--- BEGIN PROVIDED ENTRIES ---

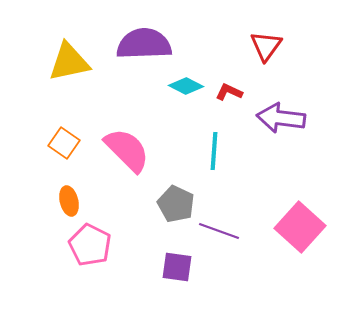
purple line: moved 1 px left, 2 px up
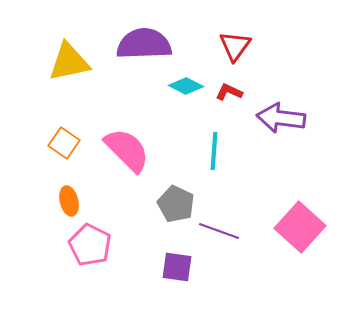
red triangle: moved 31 px left
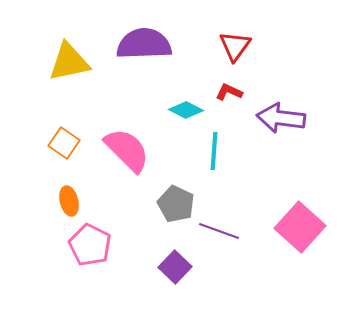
cyan diamond: moved 24 px down
purple square: moved 2 px left; rotated 36 degrees clockwise
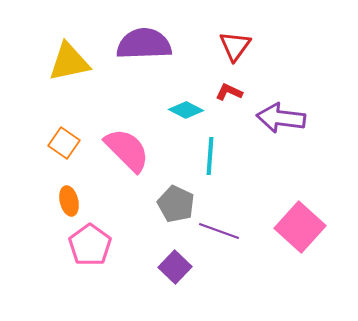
cyan line: moved 4 px left, 5 px down
pink pentagon: rotated 9 degrees clockwise
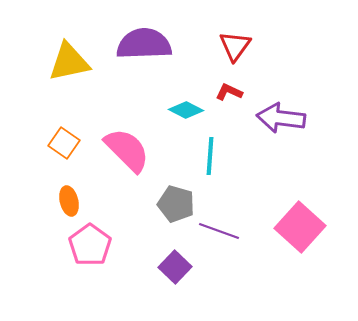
gray pentagon: rotated 9 degrees counterclockwise
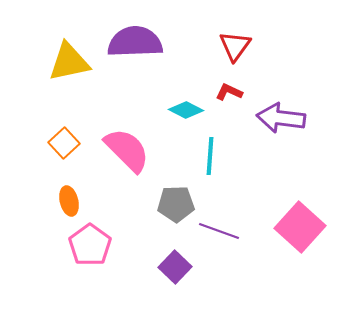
purple semicircle: moved 9 px left, 2 px up
orange square: rotated 12 degrees clockwise
gray pentagon: rotated 18 degrees counterclockwise
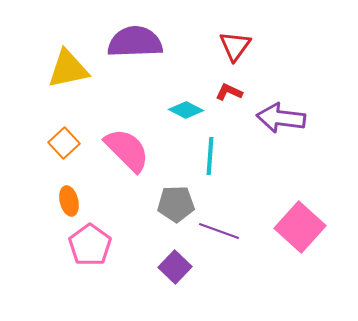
yellow triangle: moved 1 px left, 7 px down
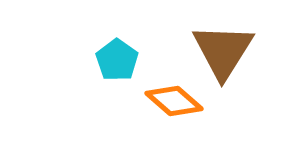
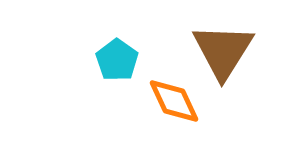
orange diamond: rotated 24 degrees clockwise
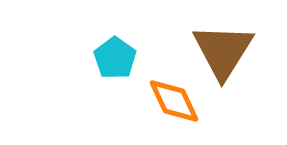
cyan pentagon: moved 2 px left, 2 px up
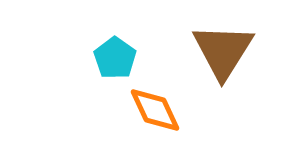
orange diamond: moved 19 px left, 9 px down
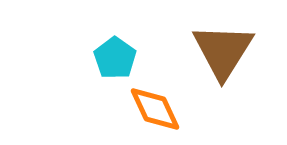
orange diamond: moved 1 px up
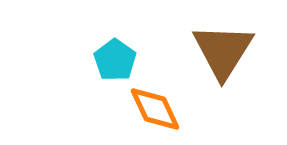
cyan pentagon: moved 2 px down
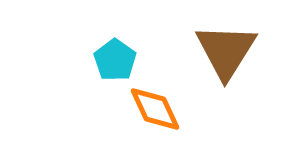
brown triangle: moved 3 px right
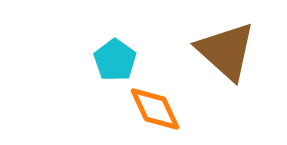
brown triangle: rotated 20 degrees counterclockwise
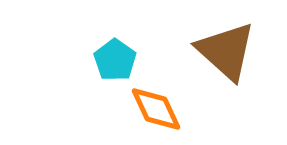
orange diamond: moved 1 px right
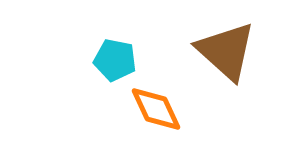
cyan pentagon: rotated 24 degrees counterclockwise
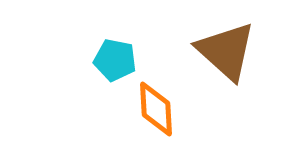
orange diamond: rotated 22 degrees clockwise
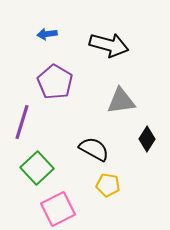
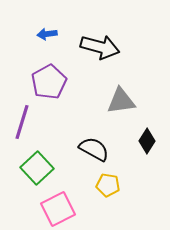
black arrow: moved 9 px left, 2 px down
purple pentagon: moved 6 px left; rotated 12 degrees clockwise
black diamond: moved 2 px down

--- END PROVIDED ENTRIES ---

SET TASK
Repeat every line in the items above word for word, leaving out the pictures.

REPLY
purple line: moved 1 px left, 2 px up
red triangle: moved 31 px left
cyan diamond: moved 24 px down
purple square: moved 2 px left; rotated 36 degrees clockwise
cyan line: moved 4 px left, 5 px down
pink pentagon: rotated 9 degrees clockwise
gray pentagon: rotated 9 degrees counterclockwise
purple semicircle: moved 9 px left, 2 px up
orange square: rotated 12 degrees clockwise
gray pentagon: rotated 18 degrees counterclockwise
yellow triangle: moved 1 px left, 7 px down
orange diamond: rotated 24 degrees clockwise
cyan pentagon: moved 2 px left, 2 px up
orange diamond: moved 19 px left, 9 px down
orange diamond: moved 1 px up
cyan pentagon: moved 2 px down
brown triangle: moved 3 px right
brown triangle: rotated 20 degrees counterclockwise
orange diamond: moved 1 px right
cyan pentagon: rotated 24 degrees counterclockwise
orange diamond: rotated 22 degrees clockwise
black arrow: moved 9 px left, 2 px down
purple pentagon: moved 6 px left; rotated 12 degrees clockwise
black diamond: moved 2 px down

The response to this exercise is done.